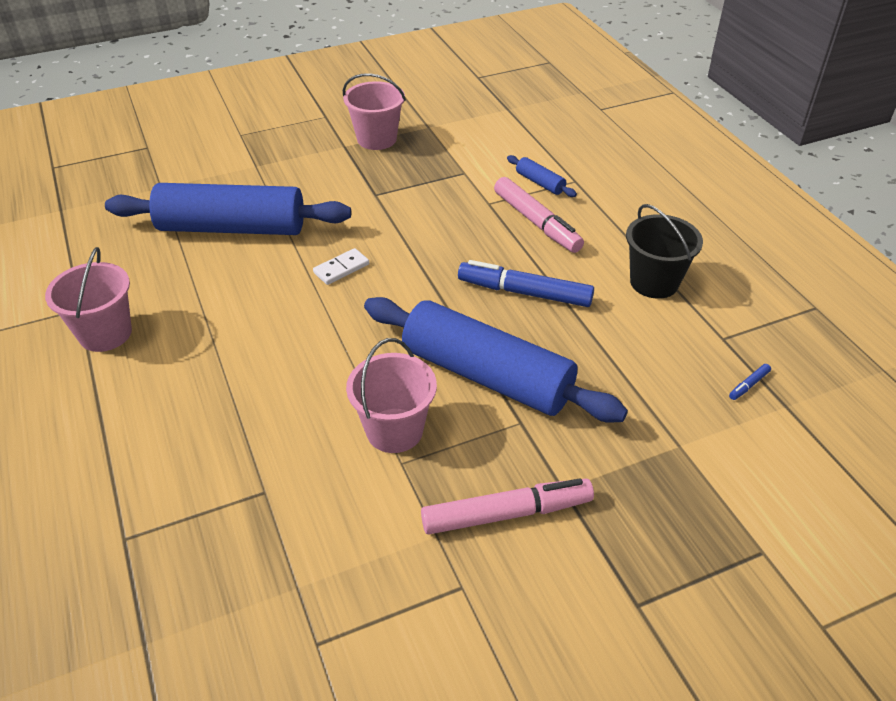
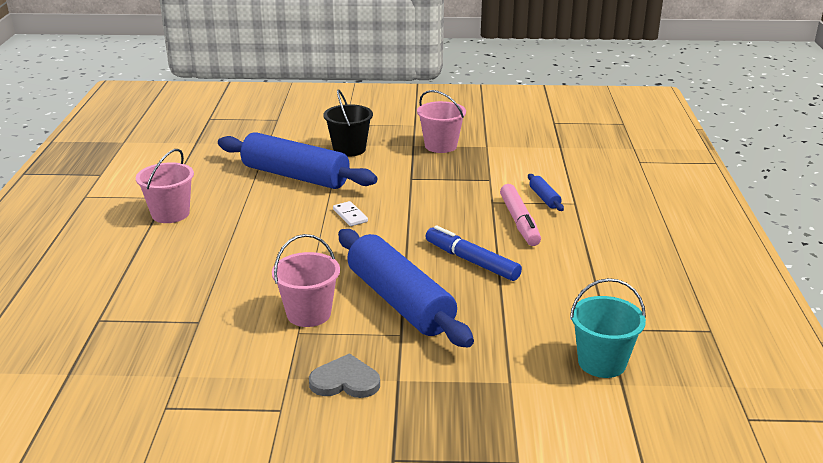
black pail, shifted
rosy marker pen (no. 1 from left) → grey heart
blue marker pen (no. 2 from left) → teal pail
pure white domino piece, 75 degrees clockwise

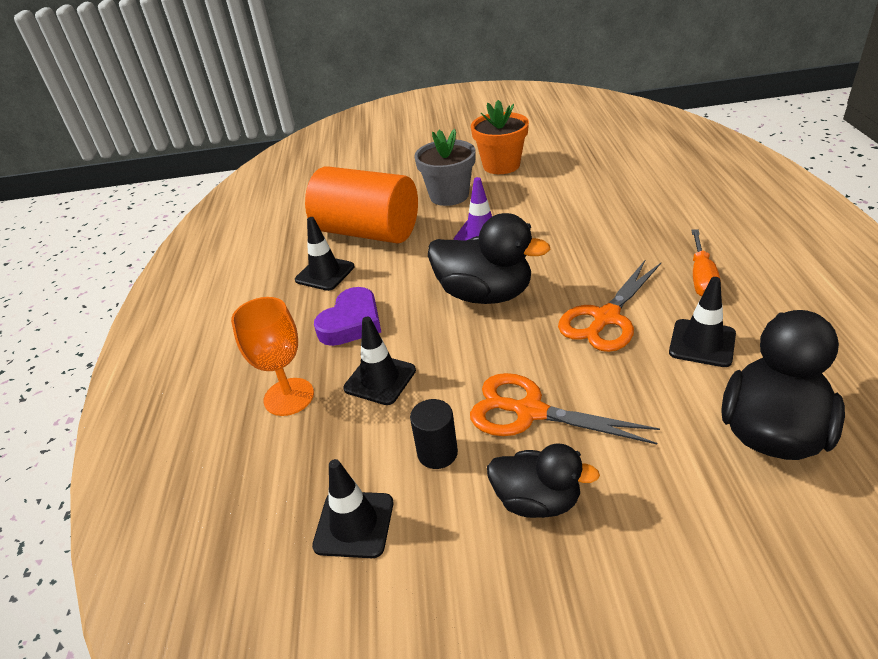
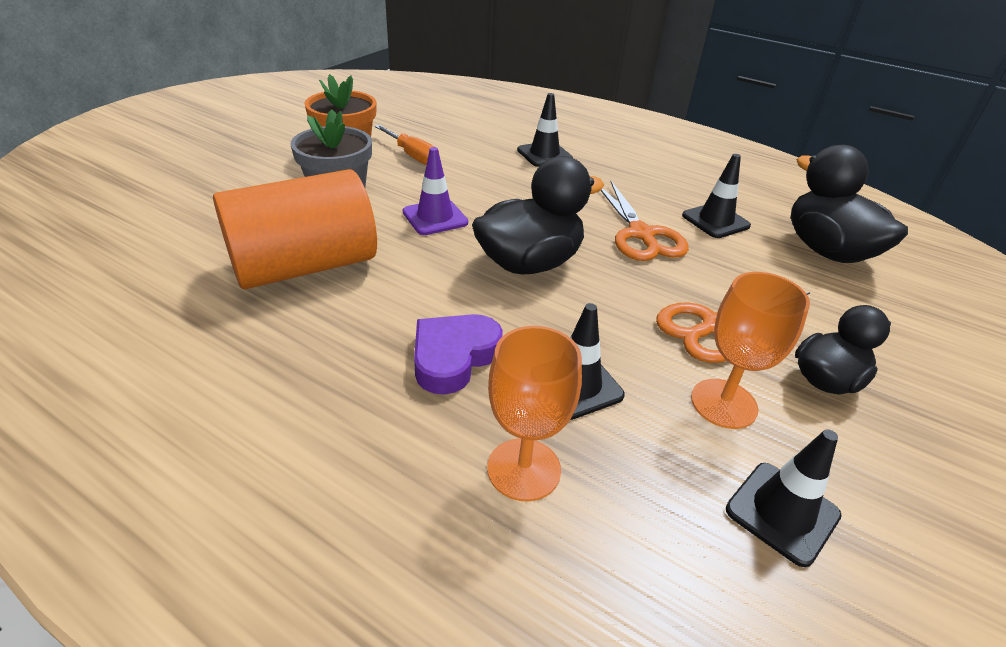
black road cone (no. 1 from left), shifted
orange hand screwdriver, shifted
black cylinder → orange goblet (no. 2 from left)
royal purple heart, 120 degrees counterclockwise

------

*Action item*:
The answer must be an exact copy of the records above, with the pictures left out.

*Completed exercise*:
black pail, shifted
rosy marker pen (no. 1 from left) → grey heart
blue marker pen (no. 2 from left) → teal pail
pure white domino piece, 75 degrees clockwise

black road cone (no. 1 from left), shifted
orange hand screwdriver, shifted
black cylinder → orange goblet (no. 2 from left)
royal purple heart, 120 degrees counterclockwise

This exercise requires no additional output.